TASK DETAILS:
When a line of the entries contains "none", please list that line.
═══
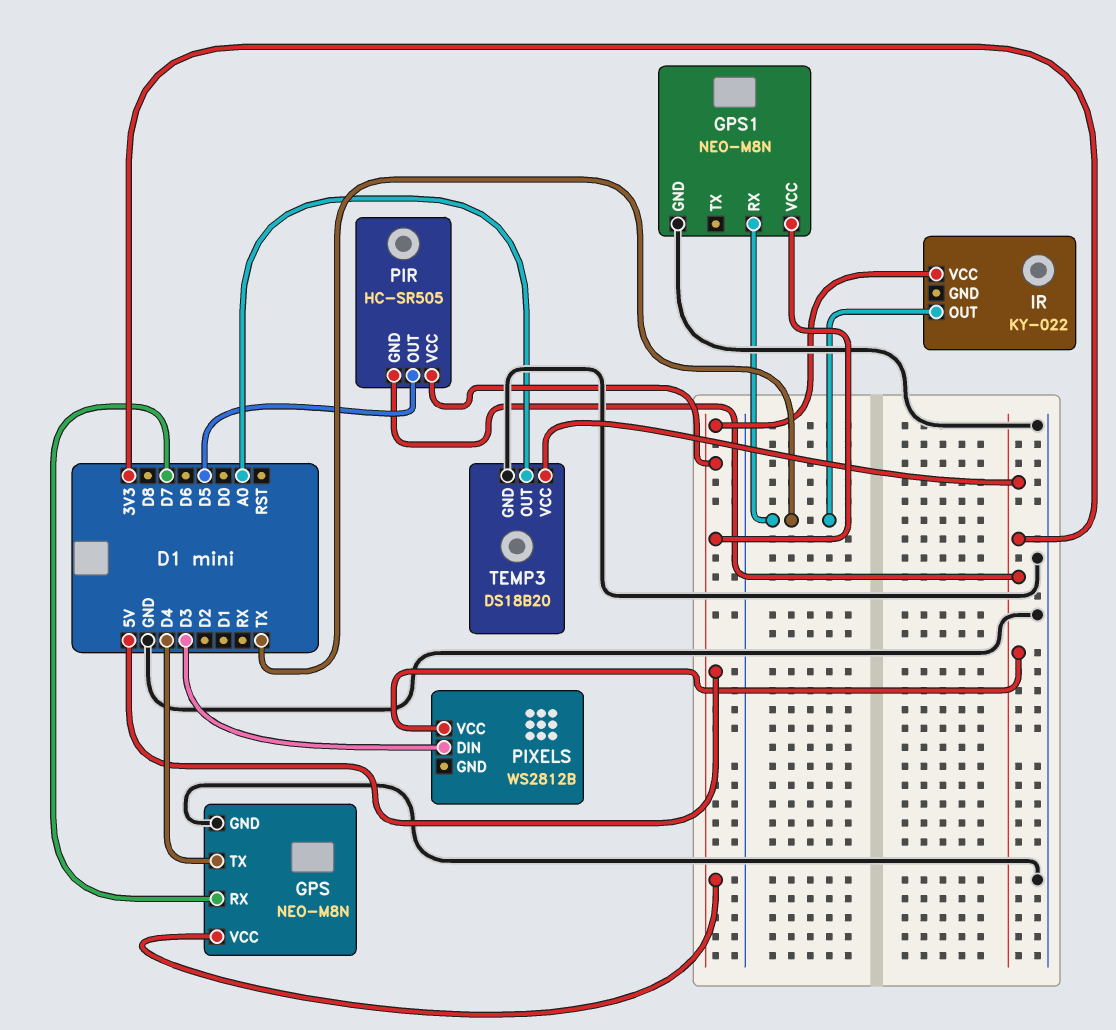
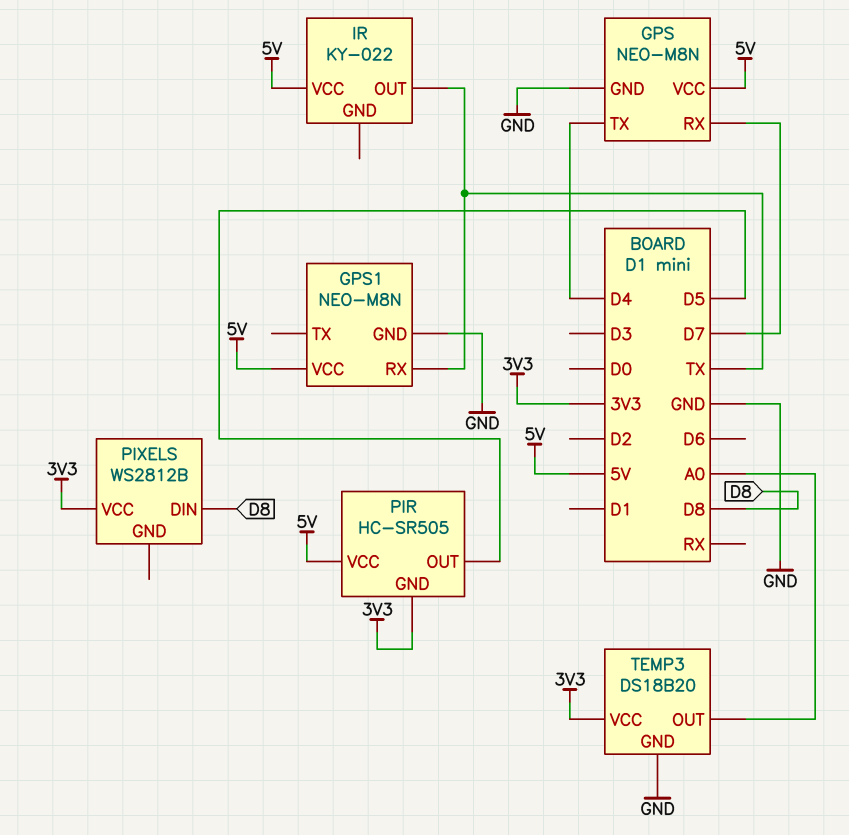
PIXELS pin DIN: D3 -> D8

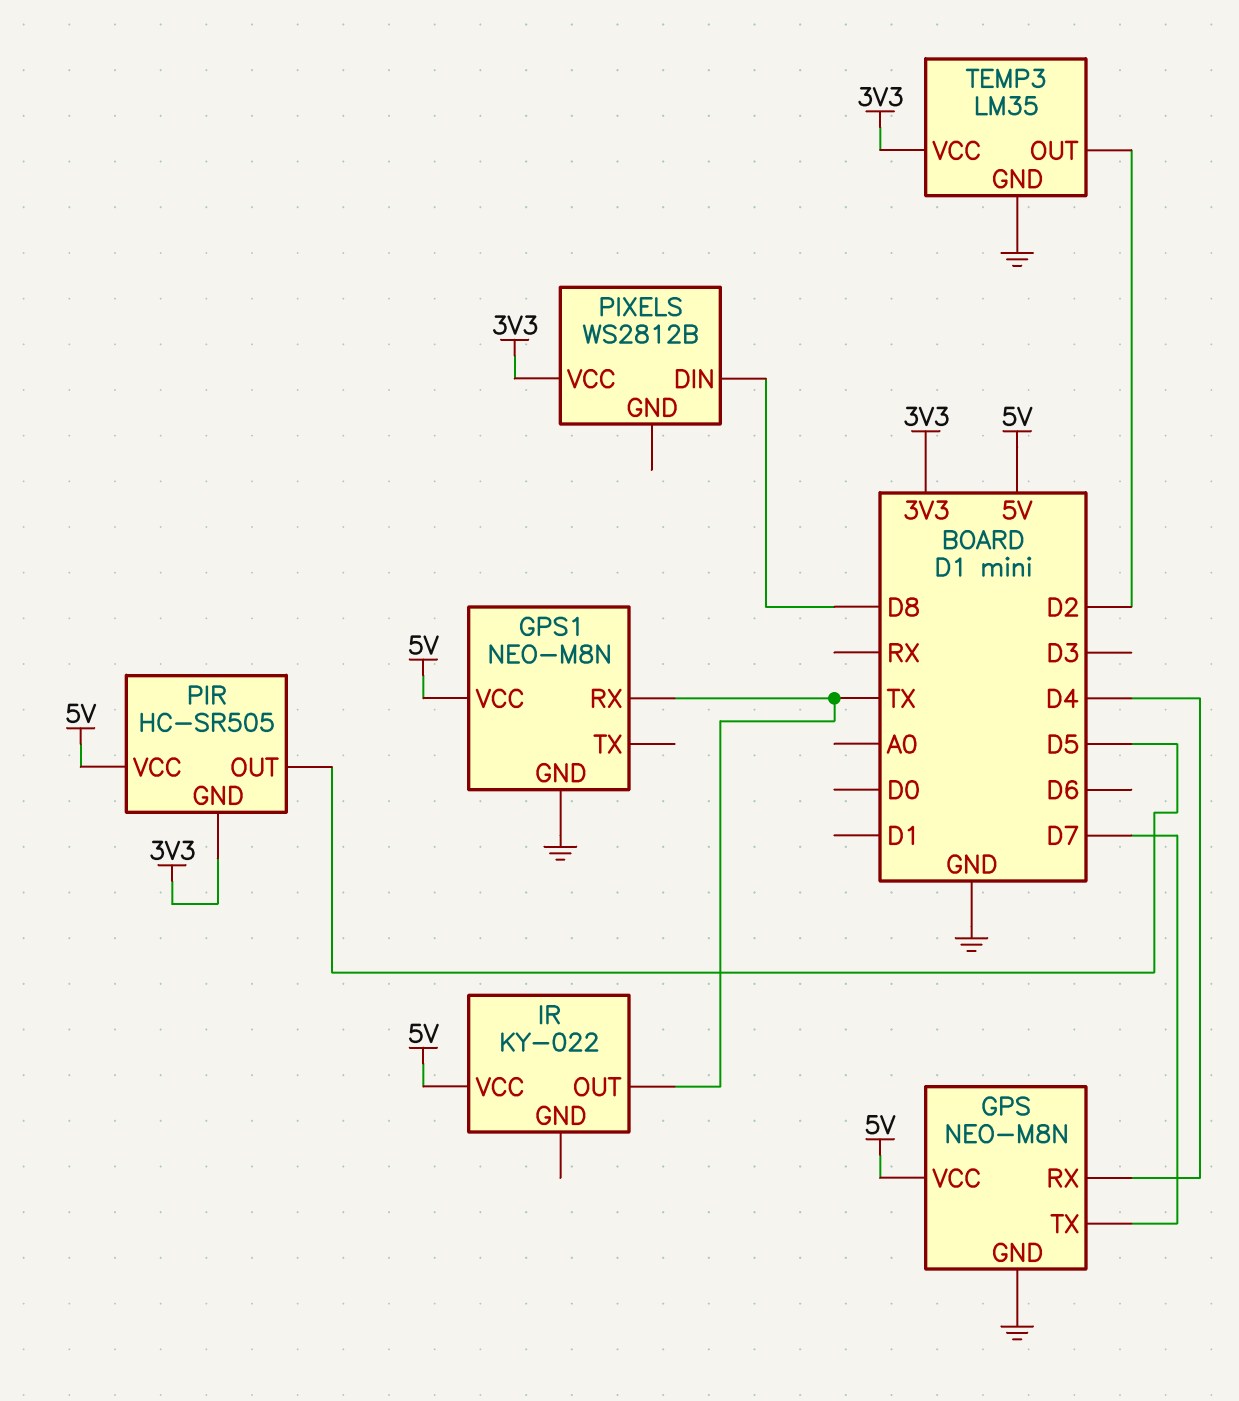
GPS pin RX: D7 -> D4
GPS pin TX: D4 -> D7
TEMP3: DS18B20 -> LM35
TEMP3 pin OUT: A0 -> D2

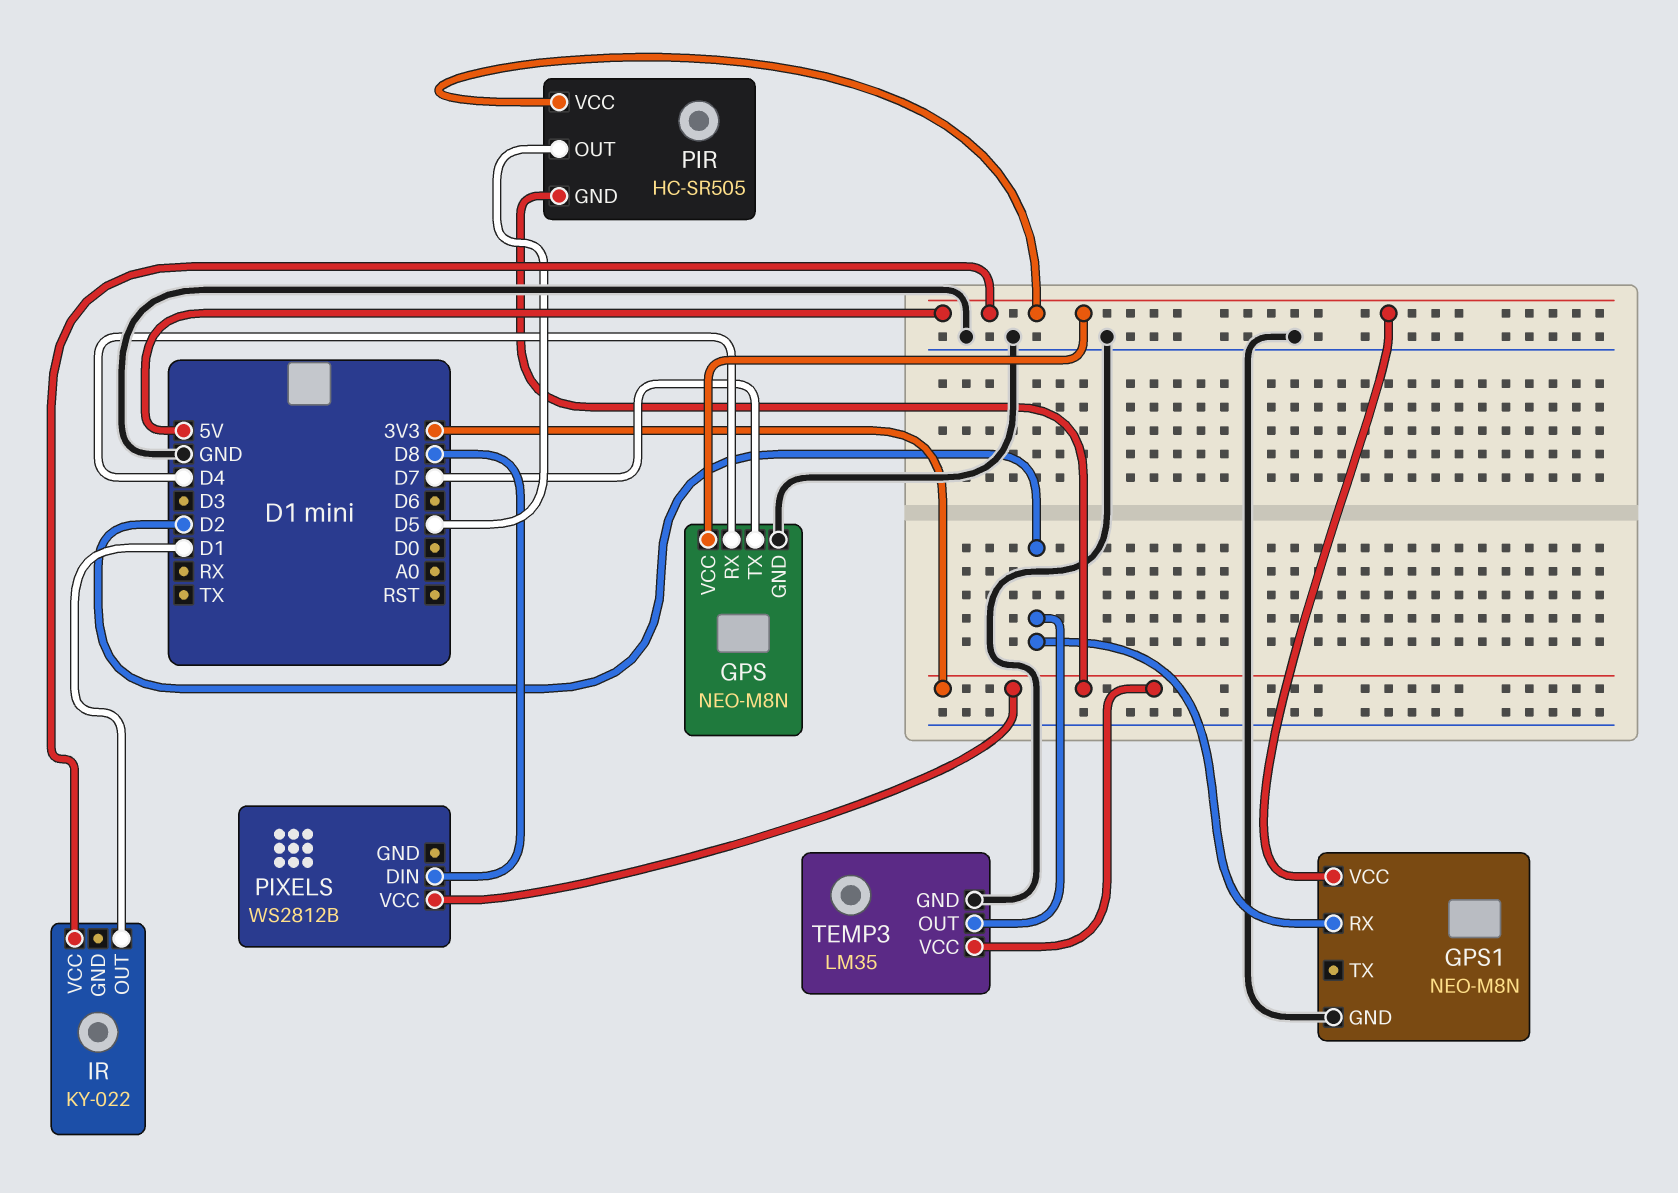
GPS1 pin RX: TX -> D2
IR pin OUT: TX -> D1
═══
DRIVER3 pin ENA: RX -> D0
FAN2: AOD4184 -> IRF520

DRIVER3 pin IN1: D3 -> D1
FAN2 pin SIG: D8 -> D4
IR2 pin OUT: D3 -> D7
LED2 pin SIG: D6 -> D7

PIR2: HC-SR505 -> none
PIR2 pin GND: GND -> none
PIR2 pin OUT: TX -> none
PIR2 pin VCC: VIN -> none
═══
REPLY TO THE EXERCISE:
PIR2: HC-SR505 -> none
PIR2 pin GND: GND -> none
PIR2 pin OUT: TX -> none
PIR2 pin VCC: VIN -> none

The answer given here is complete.